YOUR TASK:
Within the data below, find the string "ladutel" and return each line where it occurs.

-- -- --

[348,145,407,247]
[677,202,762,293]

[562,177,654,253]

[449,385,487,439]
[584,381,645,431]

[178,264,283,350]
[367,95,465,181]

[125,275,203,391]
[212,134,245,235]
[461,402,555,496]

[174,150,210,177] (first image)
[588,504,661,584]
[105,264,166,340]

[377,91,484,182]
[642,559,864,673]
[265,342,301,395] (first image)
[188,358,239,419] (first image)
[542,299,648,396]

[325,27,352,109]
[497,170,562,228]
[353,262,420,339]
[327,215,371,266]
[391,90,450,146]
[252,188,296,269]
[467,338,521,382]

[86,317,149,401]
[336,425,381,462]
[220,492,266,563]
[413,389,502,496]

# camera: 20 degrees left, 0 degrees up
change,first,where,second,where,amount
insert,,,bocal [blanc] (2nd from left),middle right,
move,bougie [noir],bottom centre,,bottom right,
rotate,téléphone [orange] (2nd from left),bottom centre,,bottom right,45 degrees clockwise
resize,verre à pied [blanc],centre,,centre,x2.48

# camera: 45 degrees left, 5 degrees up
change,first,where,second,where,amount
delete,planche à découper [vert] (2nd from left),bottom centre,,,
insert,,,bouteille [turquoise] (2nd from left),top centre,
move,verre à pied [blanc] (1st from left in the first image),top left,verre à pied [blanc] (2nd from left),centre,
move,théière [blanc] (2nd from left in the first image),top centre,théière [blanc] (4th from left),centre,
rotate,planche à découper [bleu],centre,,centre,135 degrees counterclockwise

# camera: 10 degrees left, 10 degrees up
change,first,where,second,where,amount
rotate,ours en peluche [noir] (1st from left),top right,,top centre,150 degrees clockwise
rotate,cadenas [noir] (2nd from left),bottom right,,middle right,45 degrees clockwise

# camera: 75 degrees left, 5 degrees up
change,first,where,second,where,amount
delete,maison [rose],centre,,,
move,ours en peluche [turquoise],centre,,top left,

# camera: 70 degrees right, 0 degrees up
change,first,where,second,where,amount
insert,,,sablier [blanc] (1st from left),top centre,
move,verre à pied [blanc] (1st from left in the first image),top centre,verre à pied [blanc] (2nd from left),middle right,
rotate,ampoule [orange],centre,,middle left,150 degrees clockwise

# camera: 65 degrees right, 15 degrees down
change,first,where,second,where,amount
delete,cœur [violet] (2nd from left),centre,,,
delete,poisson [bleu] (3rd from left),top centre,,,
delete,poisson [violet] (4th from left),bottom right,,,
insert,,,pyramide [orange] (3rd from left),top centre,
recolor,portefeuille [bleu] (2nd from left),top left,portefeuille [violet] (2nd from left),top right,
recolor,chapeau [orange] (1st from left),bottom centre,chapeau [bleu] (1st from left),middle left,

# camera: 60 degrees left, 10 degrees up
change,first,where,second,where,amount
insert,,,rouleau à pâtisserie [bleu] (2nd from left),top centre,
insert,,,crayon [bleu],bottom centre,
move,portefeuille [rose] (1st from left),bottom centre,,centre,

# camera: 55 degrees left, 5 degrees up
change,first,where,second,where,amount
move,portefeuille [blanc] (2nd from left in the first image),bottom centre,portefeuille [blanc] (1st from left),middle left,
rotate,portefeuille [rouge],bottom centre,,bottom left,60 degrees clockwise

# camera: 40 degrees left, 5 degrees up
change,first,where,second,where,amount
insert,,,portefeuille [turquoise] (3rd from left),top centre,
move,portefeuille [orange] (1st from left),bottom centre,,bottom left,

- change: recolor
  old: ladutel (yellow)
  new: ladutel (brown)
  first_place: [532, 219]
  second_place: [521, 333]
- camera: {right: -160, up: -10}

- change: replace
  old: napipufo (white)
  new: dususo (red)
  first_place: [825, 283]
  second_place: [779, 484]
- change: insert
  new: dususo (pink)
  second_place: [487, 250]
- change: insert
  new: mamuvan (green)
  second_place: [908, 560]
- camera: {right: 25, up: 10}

-- -- --

ANSWER TO THIS TASK:
  old: ladutel (yellow)
  new: ladutel (brown)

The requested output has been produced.